How to complete this task:
Set down the data below without change, skipping the pictures it holds.

The records:
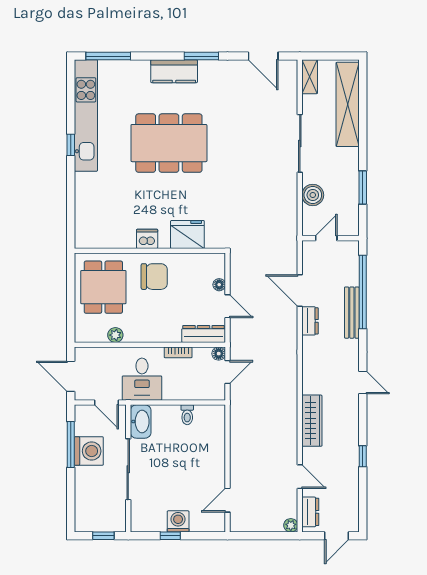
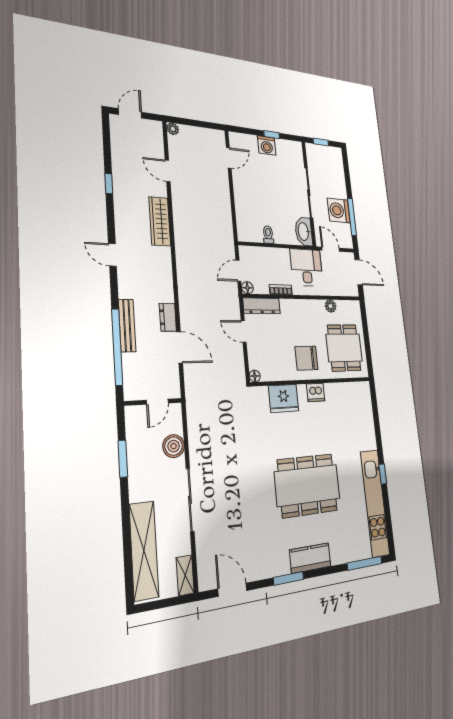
floor lamp: (219, 285) -> (255, 376), moved
dresser: (310, 512) -> (156, 138), removed

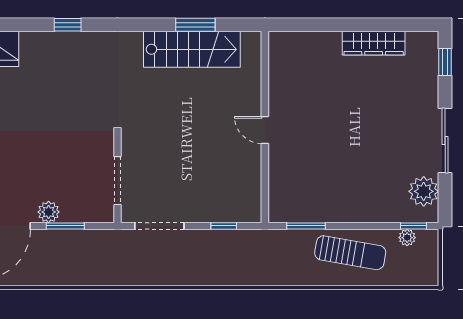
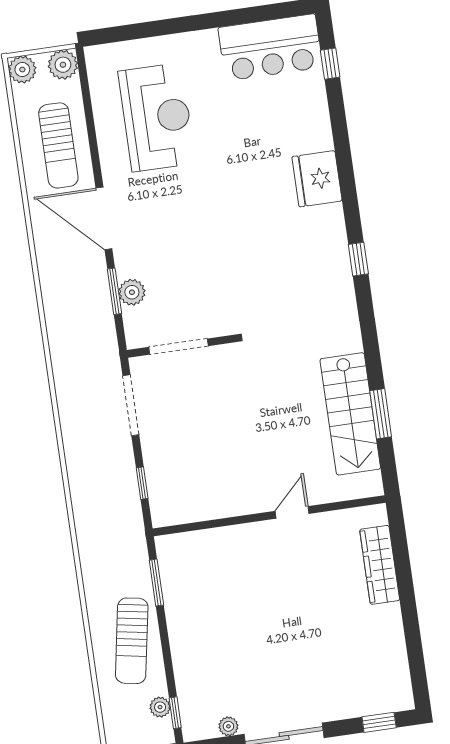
wardrobe: (374, 43) -> (380, 565), moved
door: (265, 130) -> (292, 512), moved
plant: (424, 191) -> (228, 726), width x0.53, depth x0.53
plant: (49, 212) -> (132, 292), moved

Your response:
floor lamp: (219, 285) -> (255, 376), moved
dresser: (310, 512) -> (156, 138), removed

wardrobe: (374, 43) -> (380, 565), moved
door: (265, 130) -> (292, 512), moved
plant: (424, 191) -> (228, 726), width x0.53, depth x0.53
plant: (49, 212) -> (132, 292), moved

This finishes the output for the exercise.